Source information:
# # # # #
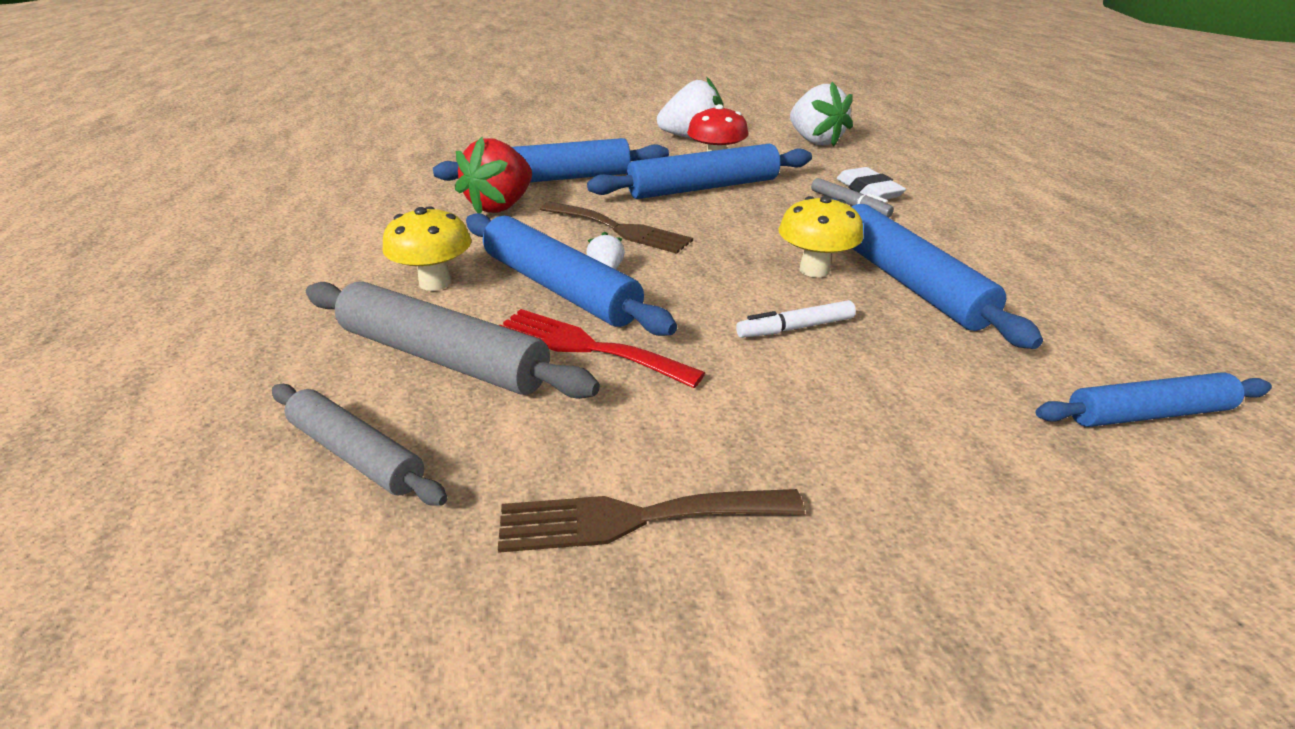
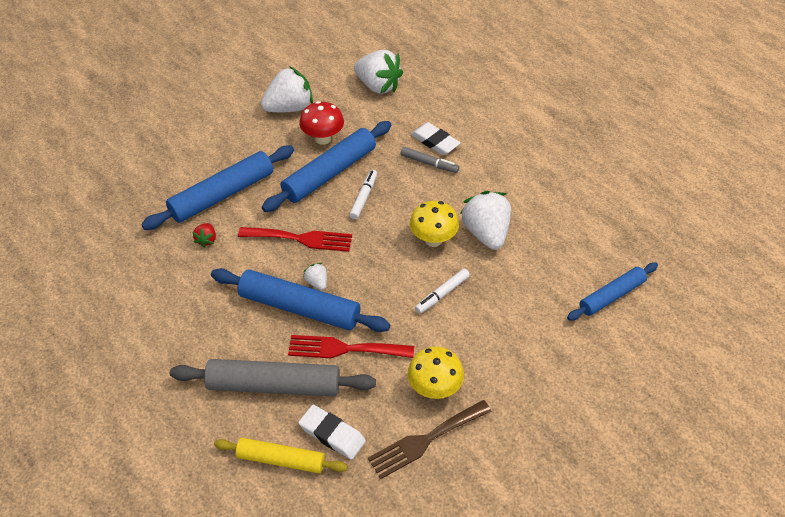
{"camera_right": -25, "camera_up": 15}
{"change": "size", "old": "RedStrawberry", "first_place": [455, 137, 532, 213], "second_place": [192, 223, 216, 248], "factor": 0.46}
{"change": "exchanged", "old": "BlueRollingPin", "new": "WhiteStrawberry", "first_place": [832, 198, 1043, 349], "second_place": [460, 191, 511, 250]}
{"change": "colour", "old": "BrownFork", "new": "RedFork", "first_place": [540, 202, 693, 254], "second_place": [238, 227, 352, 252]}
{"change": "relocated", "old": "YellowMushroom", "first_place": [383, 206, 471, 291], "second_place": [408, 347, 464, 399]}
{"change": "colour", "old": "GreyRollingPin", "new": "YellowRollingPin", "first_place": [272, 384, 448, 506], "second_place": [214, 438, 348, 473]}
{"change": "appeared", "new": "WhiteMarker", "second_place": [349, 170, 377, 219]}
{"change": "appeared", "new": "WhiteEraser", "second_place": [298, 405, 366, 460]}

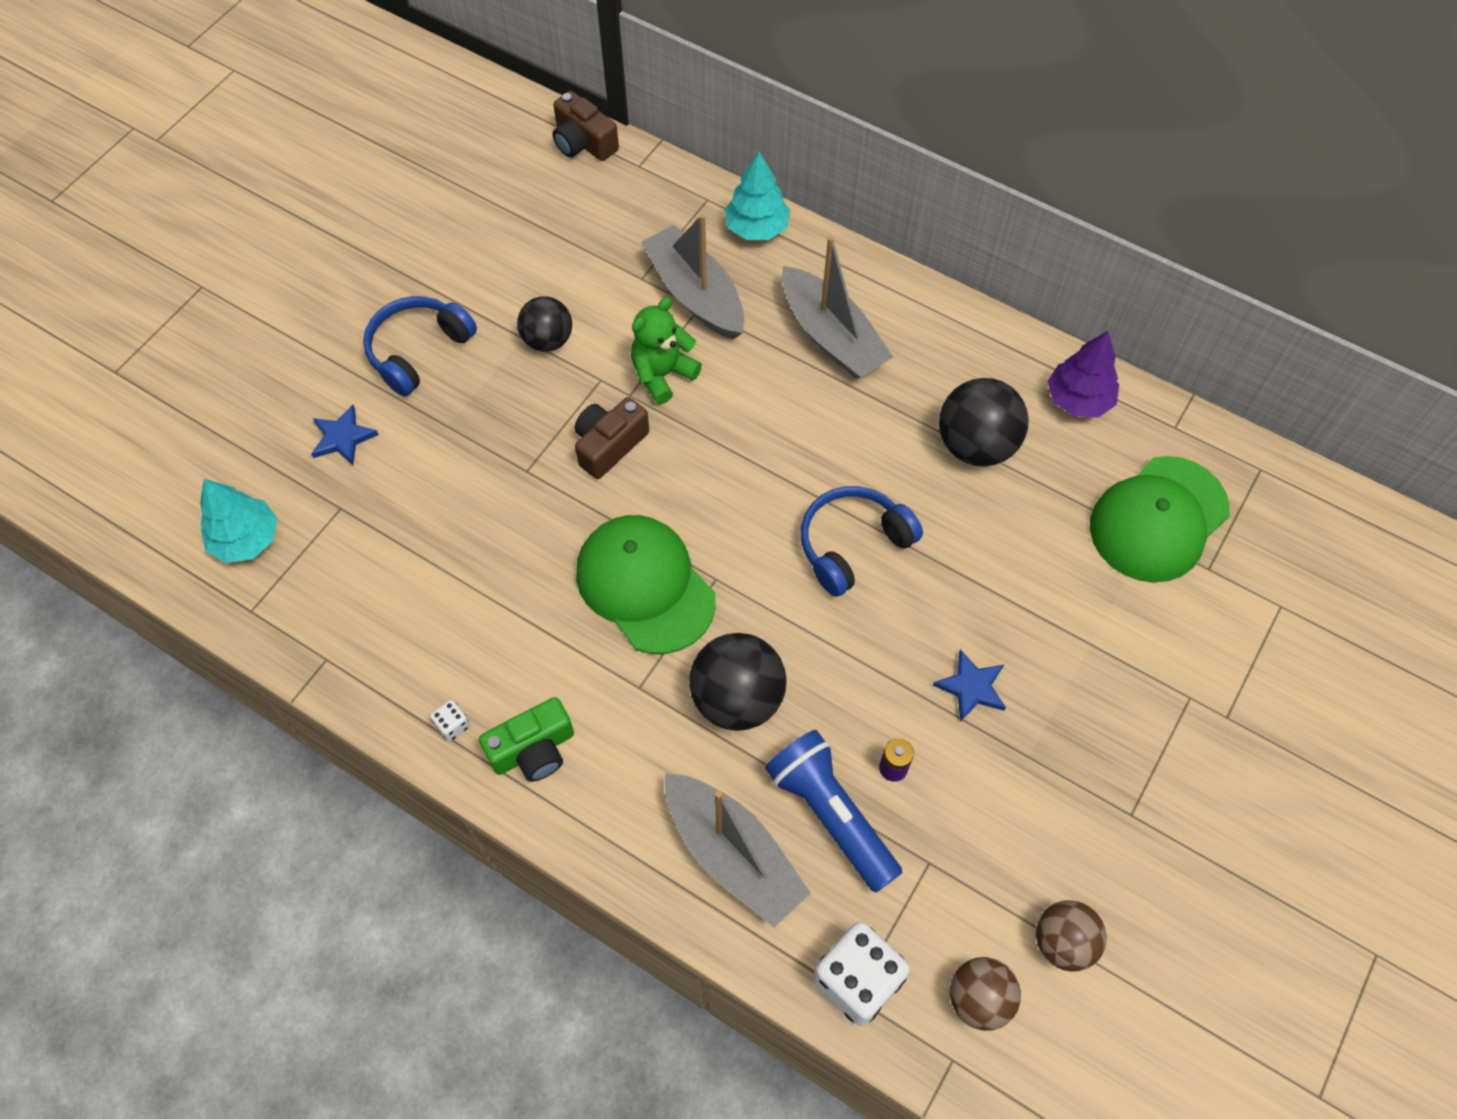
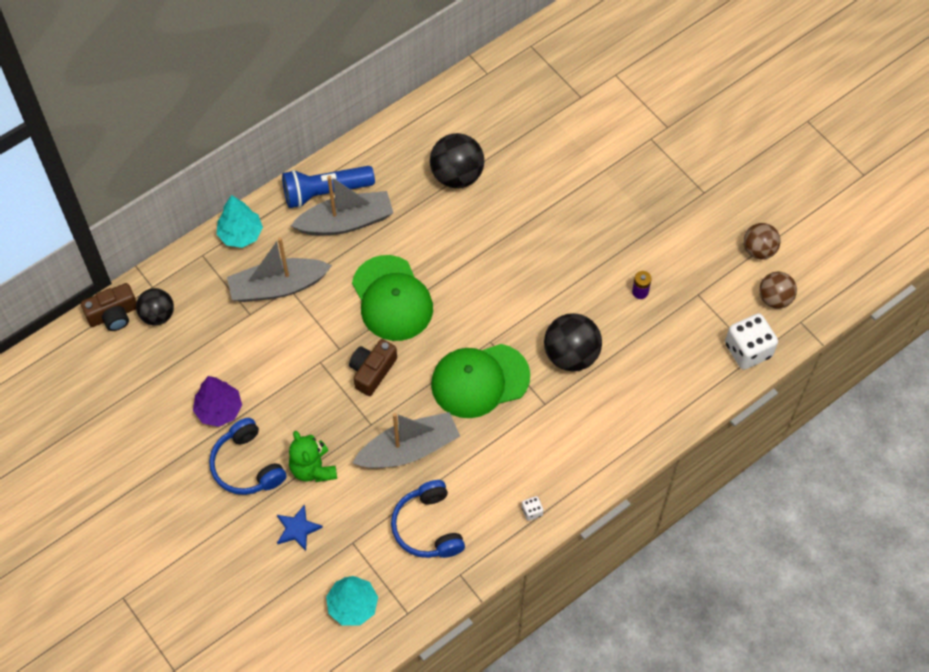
{"camera_right": -70, "camera_up": 0}
{"change": "relocated", "old": "BlackBall", "first_place": [517, 296, 572, 352], "second_place": [136, 288, 174, 325]}
{"change": "relocated", "old": "GreenTeddyBear", "first_place": [631, 297, 702, 404], "second_place": [289, 431, 337, 482]}
{"change": "relocated", "old": "PurpleTree", "first_place": [1047, 331, 1119, 417], "second_place": [193, 376, 242, 427]}
{"change": "spun", "old": "BrownCamera", "first_place": [575, 397, 649, 479], "second_place": [349, 339, 397, 396], "degrees": 60}
{"change": "relocated", "old": "GreenCap", "first_place": [1090, 456, 1230, 583], "second_place": [352, 255, 433, 341]}
{"change": "relocated", "old": "BlueHeadphones", "first_place": [801, 486, 923, 597], "second_place": [391, 480, 465, 558]}
{"change": "missing", "old": "BlueStar", "first_place": [933, 649, 1006, 722]}
{"change": "missing", "old": "GreenCamera", "first_place": [479, 697, 574, 782]}
{"change": "relocated", "old": "BlueFlashlight", "first_place": [765, 730, 902, 893], "second_place": [282, 166, 375, 208]}
{"change": "relocated", "old": "GreyBoat", "first_place": [665, 773, 811, 928], "second_place": [353, 412, 460, 468]}

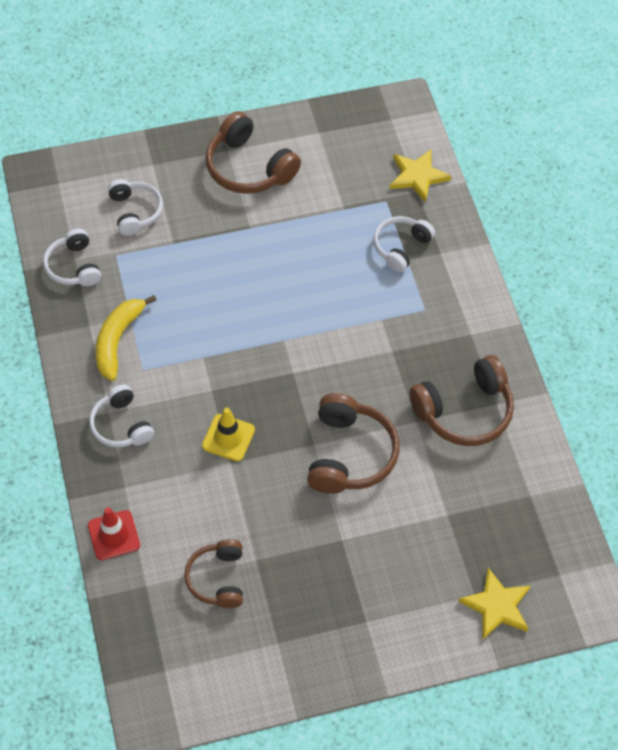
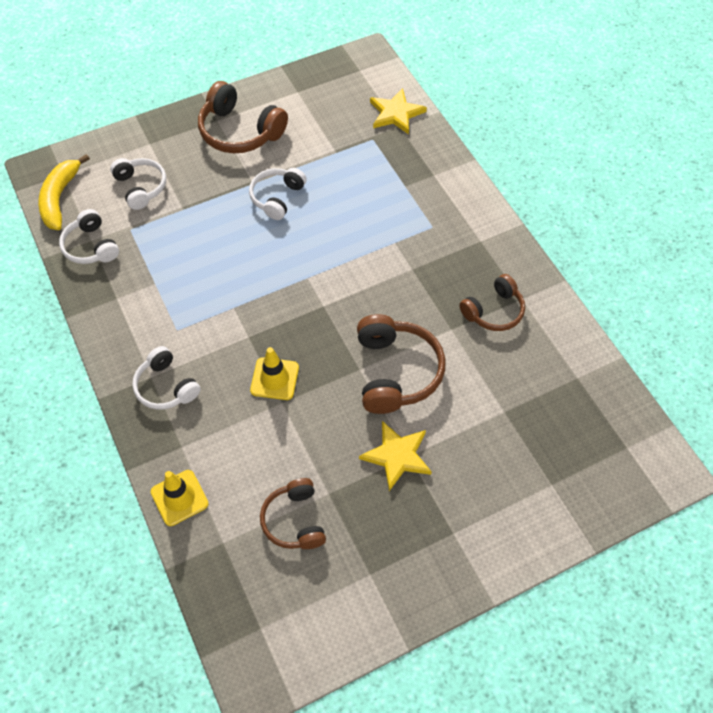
{"camera_right": -10, "camera_up": 0}
{"change": "relocated", "old": "WhiteHeadphones", "first_place": [374, 216, 435, 272], "second_place": [249, 168, 307, 220]}
{"change": "relocated", "old": "YellowBanana", "first_place": [96, 295, 156, 381], "second_place": [38, 154, 90, 230]}
{"change": "size", "old": "BrownHeadphones", "first_place": [409, 355, 514, 446], "second_place": [459, 274, 525, 331], "factor": 0.64}
{"change": "colour", "old": "RedTrafficCone", "new": "YellowTrafficCone", "first_place": [88, 507, 140, 560], "second_place": [151, 470, 209, 526]}
{"change": "relocated", "old": "YellowStar", "first_place": [458, 568, 531, 639], "second_place": [359, 421, 432, 491]}

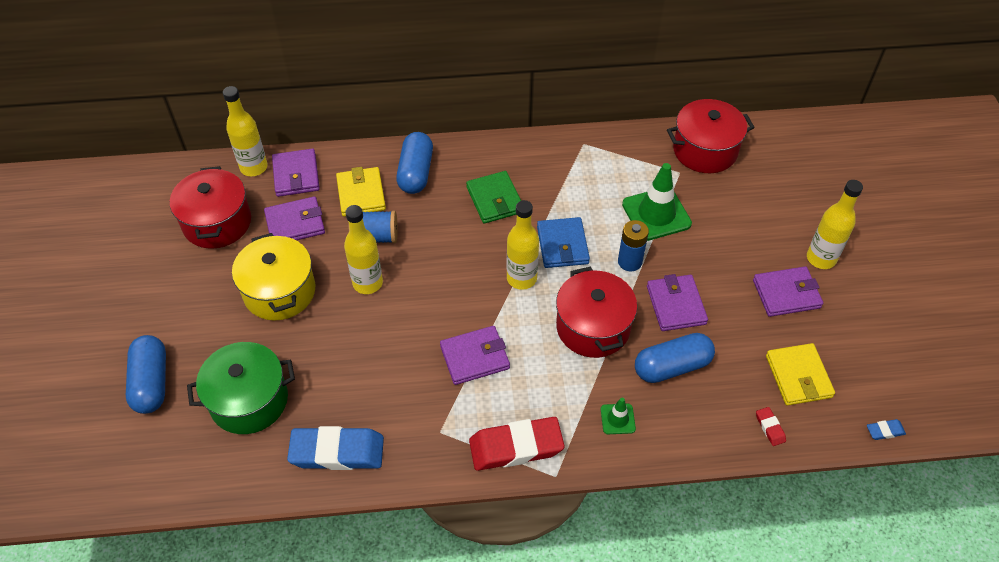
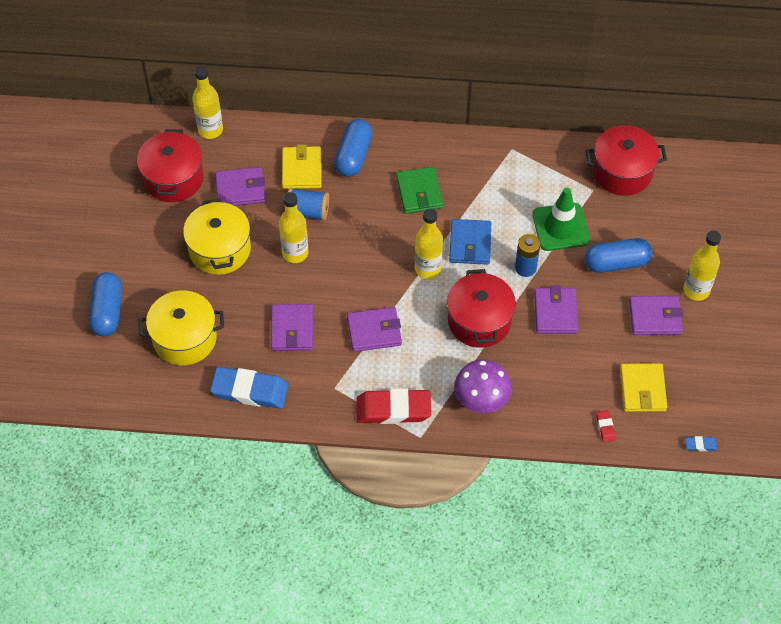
{"camera_right": 10, "camera_up": 5}
{"change": "relocated", "old": "PurpleWallet", "first_place": [272, 148, 320, 197], "second_place": [271, 304, 313, 351]}
{"change": "relocated", "old": "BlueCapsule", "first_place": [635, 333, 715, 383], "second_place": [585, 238, 653, 273]}
{"change": "colour", "old": "GreenPot", "new": "YellowPot", "first_place": [187, 342, 295, 434], "second_place": [139, 290, 224, 365]}
{"change": "exchanged", "old": "GreenTrafficCone", "new": "PurpleMushroom", "first_place": [601, 398, 636, 434], "second_place": [454, 359, 512, 413]}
# # # # #
Brief: Write out the records above exactly. Pictures do not belong in the copy.

Result of the exercise:
{"camera_right": -25, "camera_up": 15}
{"change": "size", "old": "RedStrawberry", "first_place": [455, 137, 532, 213], "second_place": [192, 223, 216, 248], "factor": 0.46}
{"change": "exchanged", "old": "BlueRollingPin", "new": "WhiteStrawberry", "first_place": [832, 198, 1043, 349], "second_place": [460, 191, 511, 250]}
{"change": "colour", "old": "BrownFork", "new": "RedFork", "first_place": [540, 202, 693, 254], "second_place": [238, 227, 352, 252]}
{"change": "relocated", "old": "YellowMushroom", "first_place": [383, 206, 471, 291], "second_place": [408, 347, 464, 399]}
{"change": "colour", "old": "GreyRollingPin", "new": "YellowRollingPin", "first_place": [272, 384, 448, 506], "second_place": [214, 438, 348, 473]}
{"change": "appeared", "new": "WhiteMarker", "second_place": [349, 170, 377, 219]}
{"change": "appeared", "new": "WhiteEraser", "second_place": [298, 405, 366, 460]}

{"camera_right": -70, "camera_up": 0}
{"change": "relocated", "old": "BlackBall", "first_place": [517, 296, 572, 352], "second_place": [136, 288, 174, 325]}
{"change": "relocated", "old": "GreenTeddyBear", "first_place": [631, 297, 702, 404], "second_place": [289, 431, 337, 482]}
{"change": "relocated", "old": "PurpleTree", "first_place": [1047, 331, 1119, 417], "second_place": [193, 376, 242, 427]}
{"change": "spun", "old": "BrownCamera", "first_place": [575, 397, 649, 479], "second_place": [349, 339, 397, 396], "degrees": 60}
{"change": "relocated", "old": "GreenCap", "first_place": [1090, 456, 1230, 583], "second_place": [352, 255, 433, 341]}
{"change": "relocated", "old": "BlueHeadphones", "first_place": [801, 486, 923, 597], "second_place": [391, 480, 465, 558]}
{"change": "missing", "old": "BlueStar", "first_place": [933, 649, 1006, 722]}
{"change": "missing", "old": "GreenCamera", "first_place": [479, 697, 574, 782]}
{"change": "relocated", "old": "BlueFlashlight", "first_place": [765, 730, 902, 893], "second_place": [282, 166, 375, 208]}
{"change": "relocated", "old": "GreyBoat", "first_place": [665, 773, 811, 928], "second_place": [353, 412, 460, 468]}

{"camera_right": -10, "camera_up": 0}
{"change": "relocated", "old": "WhiteHeadphones", "first_place": [374, 216, 435, 272], "second_place": [249, 168, 307, 220]}
{"change": "relocated", "old": "YellowBanana", "first_place": [96, 295, 156, 381], "second_place": [38, 154, 90, 230]}
{"change": "size", "old": "BrownHeadphones", "first_place": [409, 355, 514, 446], "second_place": [459, 274, 525, 331], "factor": 0.64}
{"change": "colour", "old": "RedTrafficCone", "new": "YellowTrafficCone", "first_place": [88, 507, 140, 560], "second_place": [151, 470, 209, 526]}
{"change": "relocated", "old": "YellowStar", "first_place": [458, 568, 531, 639], "second_place": [359, 421, 432, 491]}

{"camera_right": 10, "camera_up": 5}
{"change": "relocated", "old": "PurpleWallet", "first_place": [272, 148, 320, 197], "second_place": [271, 304, 313, 351]}
{"change": "relocated", "old": "BlueCapsule", "first_place": [635, 333, 715, 383], "second_place": [585, 238, 653, 273]}
{"change": "colour", "old": "GreenPot", "new": "YellowPot", "first_place": [187, 342, 295, 434], "second_place": [139, 290, 224, 365]}
{"change": "exchanged", "old": "GreenTrafficCone", "new": "PurpleMushroom", "first_place": [601, 398, 636, 434], "second_place": [454, 359, 512, 413]}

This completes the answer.